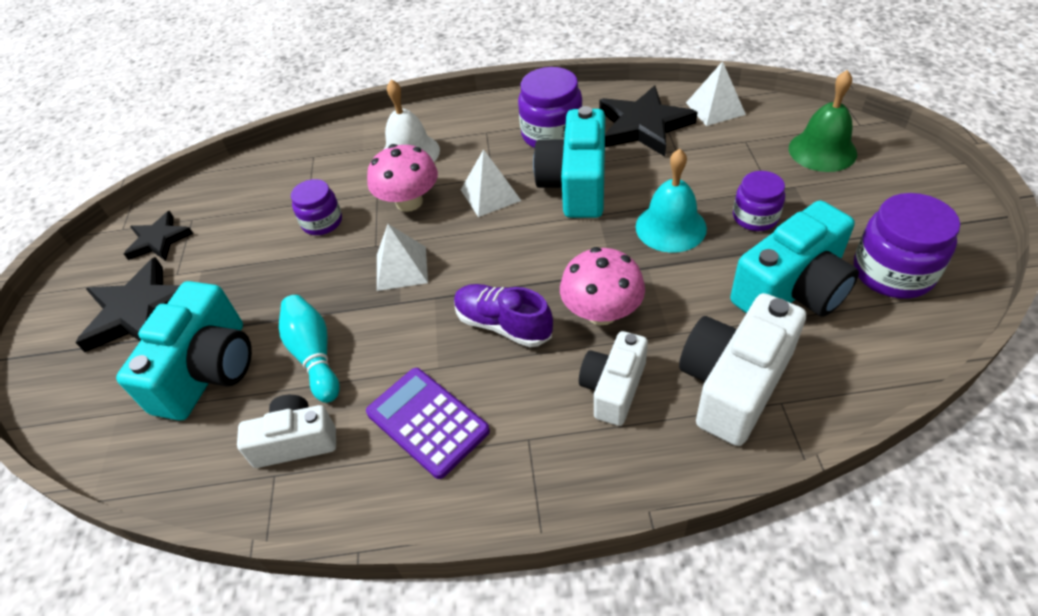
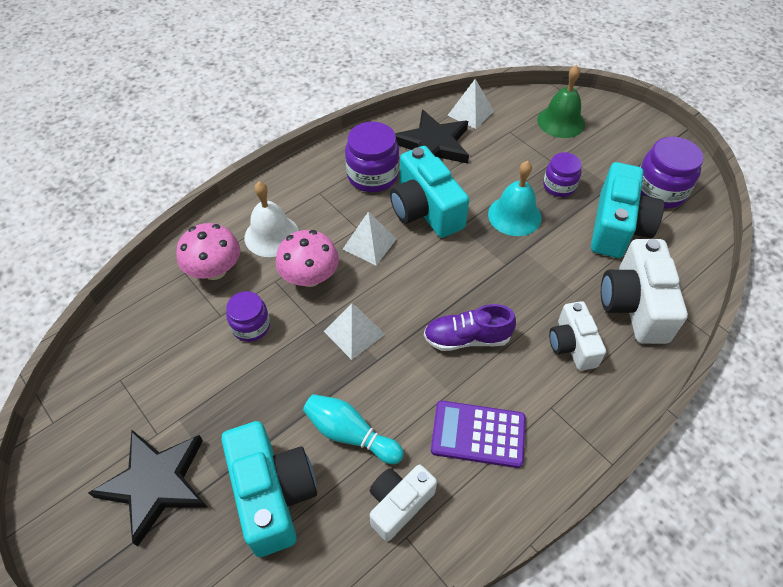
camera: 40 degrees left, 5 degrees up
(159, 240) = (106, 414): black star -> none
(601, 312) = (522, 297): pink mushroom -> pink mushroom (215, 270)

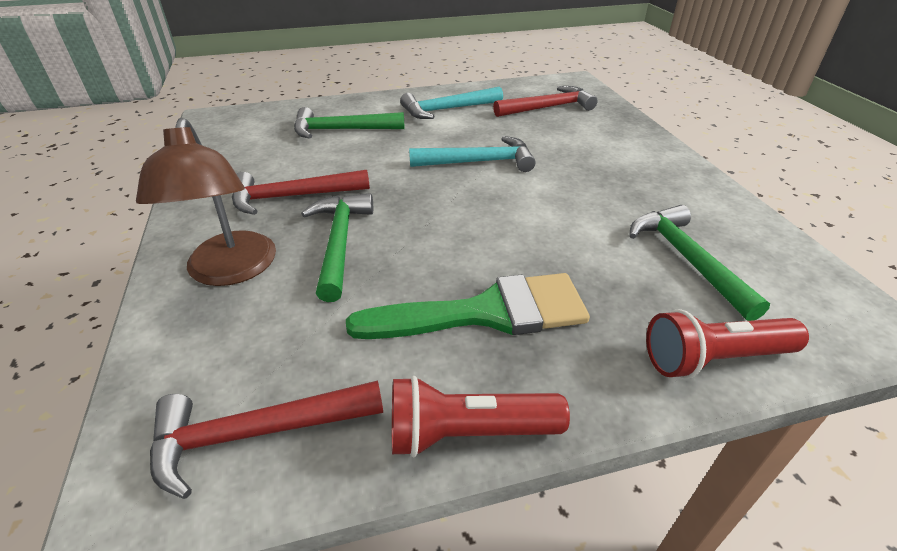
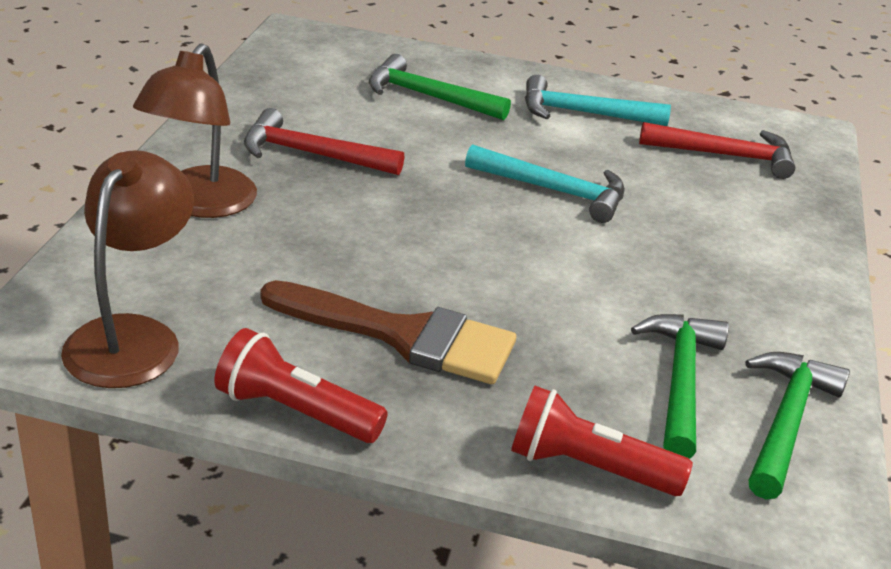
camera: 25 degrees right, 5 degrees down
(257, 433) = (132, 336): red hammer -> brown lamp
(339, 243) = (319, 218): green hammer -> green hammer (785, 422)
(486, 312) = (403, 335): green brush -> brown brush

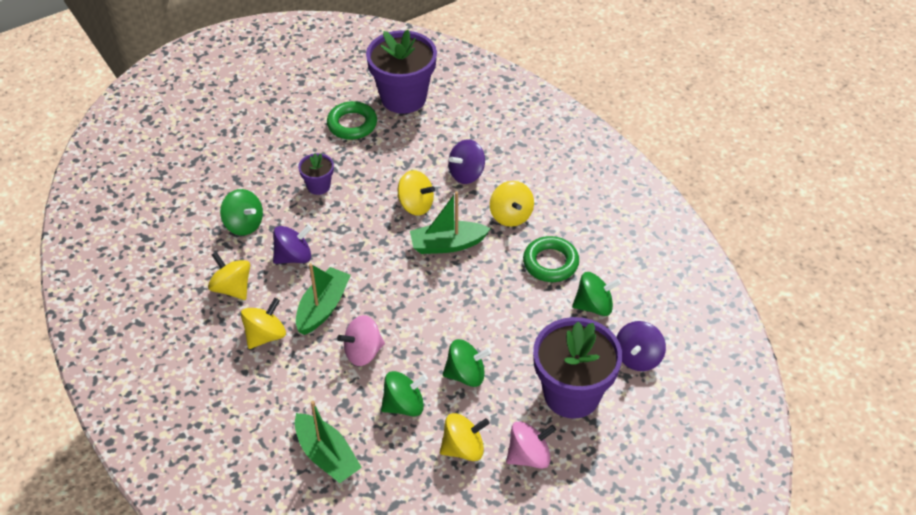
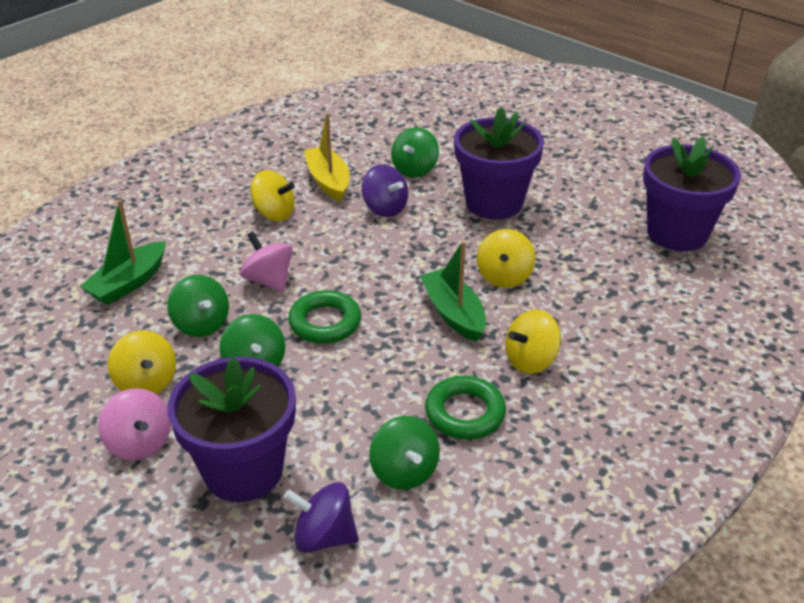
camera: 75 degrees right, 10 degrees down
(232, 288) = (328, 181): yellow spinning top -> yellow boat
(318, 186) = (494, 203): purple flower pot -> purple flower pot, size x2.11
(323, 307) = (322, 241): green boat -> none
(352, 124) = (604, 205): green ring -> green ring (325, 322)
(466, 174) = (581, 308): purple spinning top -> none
* * *
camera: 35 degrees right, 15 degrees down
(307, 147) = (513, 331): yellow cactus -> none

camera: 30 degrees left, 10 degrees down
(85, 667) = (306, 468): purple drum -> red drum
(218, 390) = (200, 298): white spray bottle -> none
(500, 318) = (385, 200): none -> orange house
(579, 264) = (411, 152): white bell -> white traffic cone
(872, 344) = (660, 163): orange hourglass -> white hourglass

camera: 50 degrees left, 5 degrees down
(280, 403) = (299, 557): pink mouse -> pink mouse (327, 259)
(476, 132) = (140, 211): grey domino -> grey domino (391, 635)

What you will do
Reproduce exactly the lines of the records above from the one with "(85, 667) = (306, 468): purple" to the one with "(476, 132) = (140, 211): grey", both included, and leave out everything else.

Response
(85, 667) = (306, 468): purple drum -> red drum
(218, 390) = (200, 298): white spray bottle -> none
(500, 318) = (385, 200): none -> orange house
(579, 264) = (411, 152): white bell -> white traffic cone
(872, 344) = (660, 163): orange hourglass -> white hourglass

camera: 50 degrees left, 5 degrees down
(280, 403) = (299, 557): pink mouse -> pink mouse (327, 259)
(476, 132) = (140, 211): grey domino -> grey domino (391, 635)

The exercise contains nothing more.